══ Raw data ══

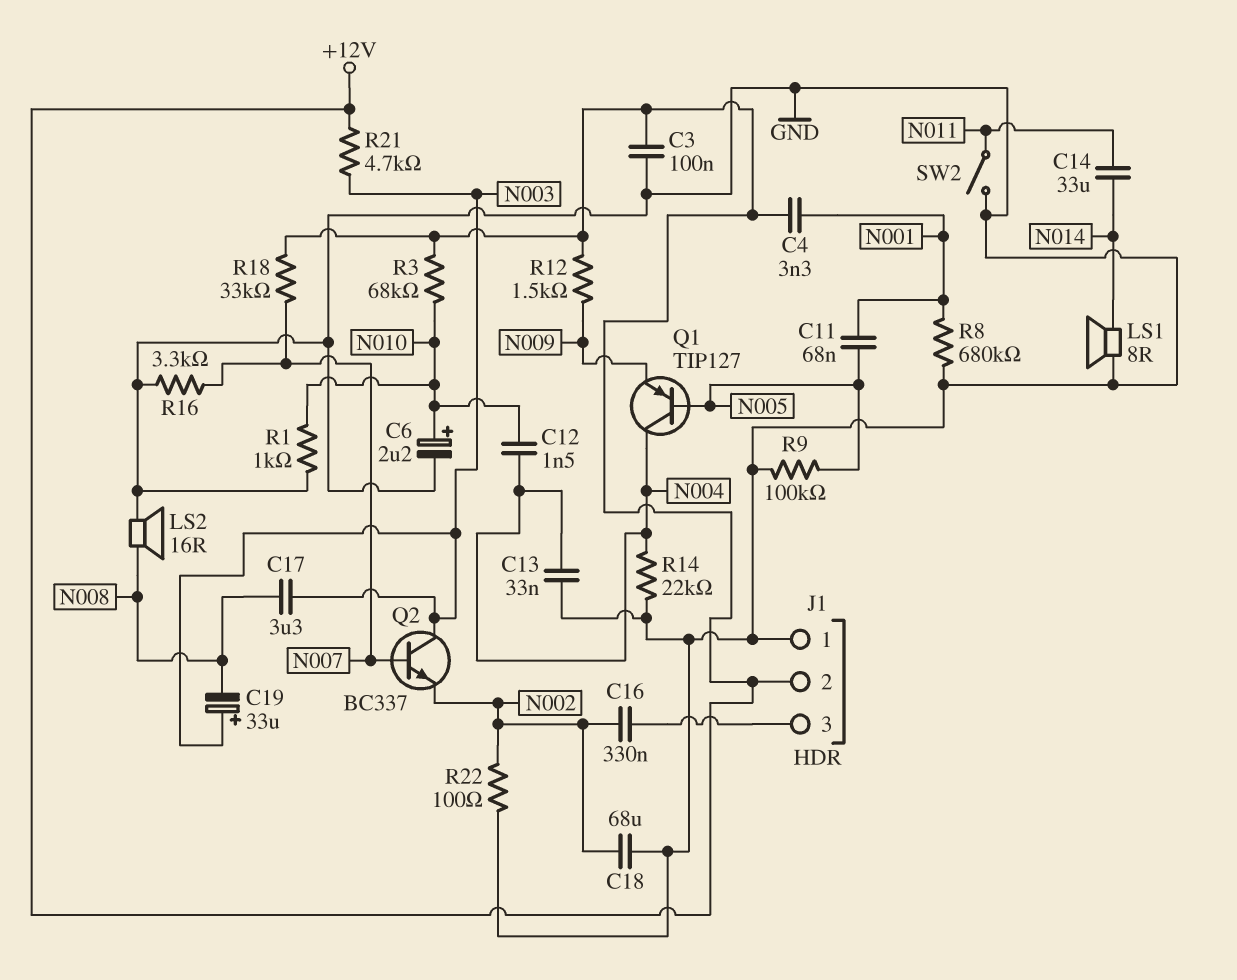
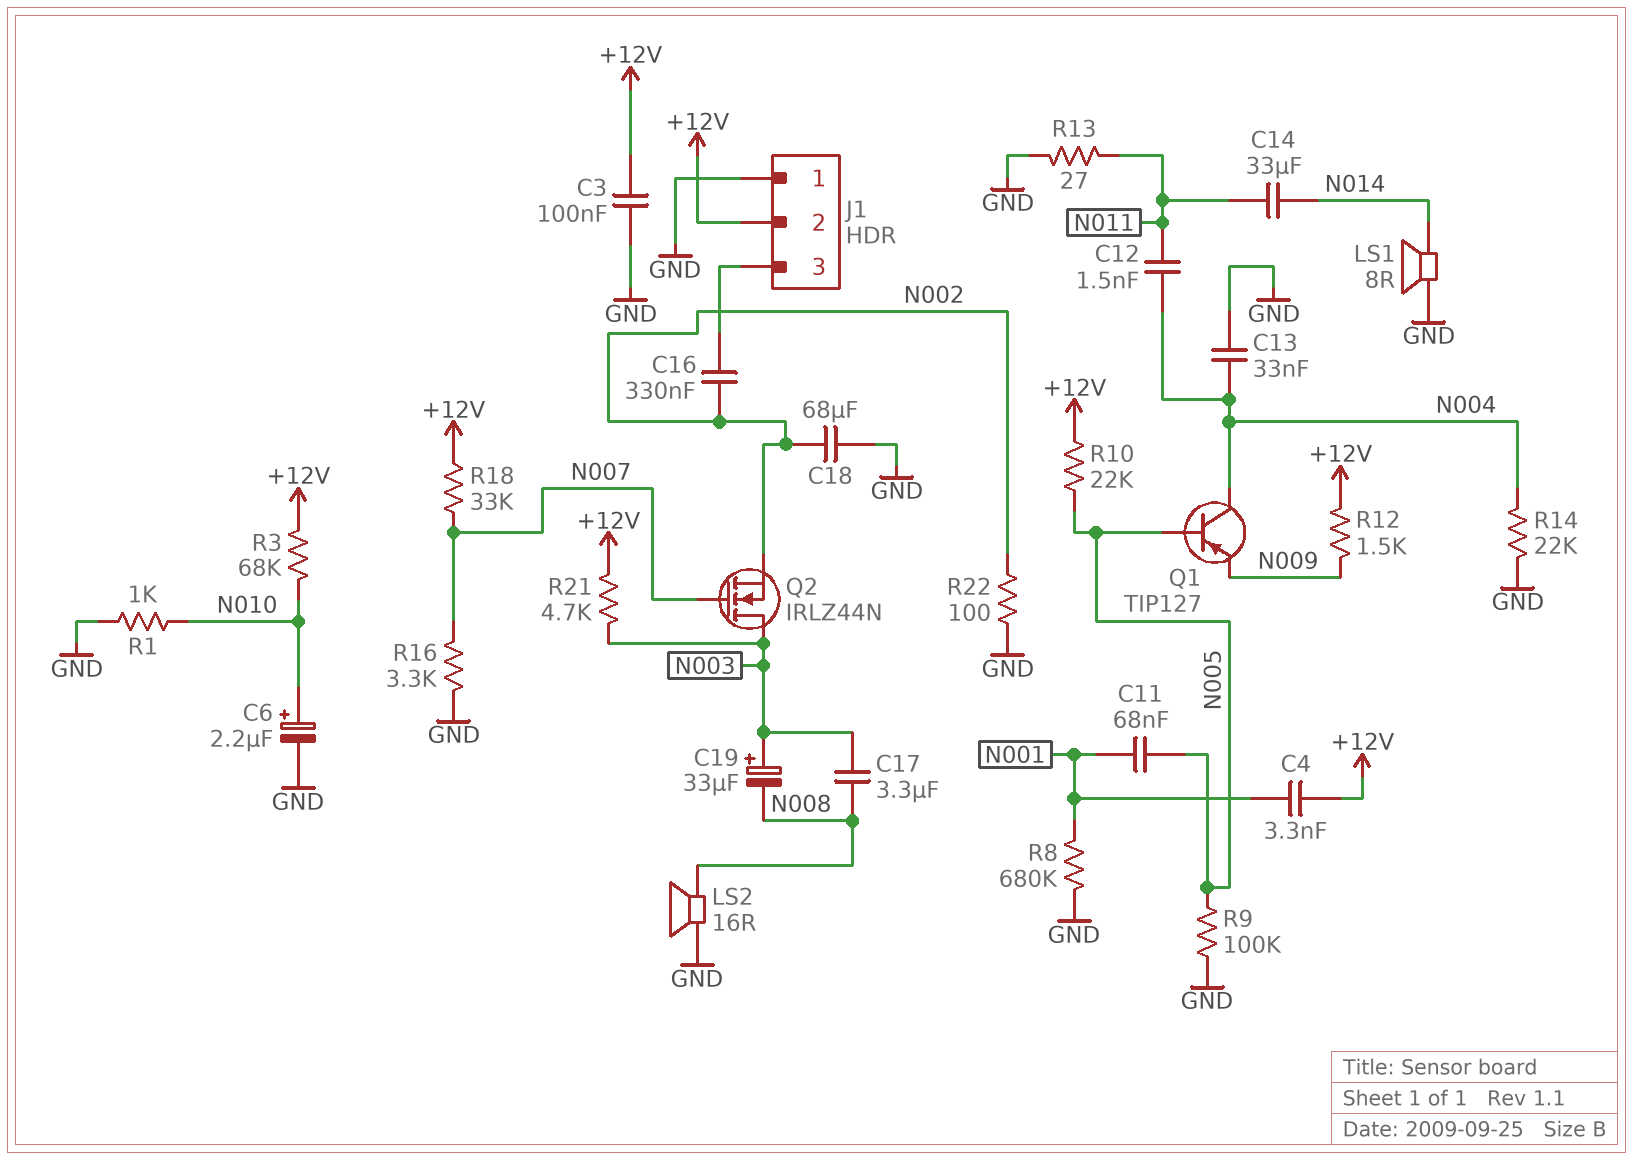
C12: 1.5nF (N004, N010) -> 1.5nF (N004, N011)
Q2: NPN BC337 (B N007, C N003, E N002) -> NMOS IRLZ44N (G N007, D N003, S N002)
R10: none -> 22k (+12V, N005)
R13: none -> 27 (GND, N011)
SW2: switch (GND, N011) -> none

═══

**How to complete this task:**
The span to give again runs from the line with "Q2: NPN BC337" through the last line of the records above; reproduce it exactly and nothing more.

**Expected output:**
Q2: NPN BC337 (B N007, C N003, E N002) -> NMOS IRLZ44N (G N007, D N003, S N002)
R10: none -> 22k (+12V, N005)
R13: none -> 27 (GND, N011)
SW2: switch (GND, N011) -> none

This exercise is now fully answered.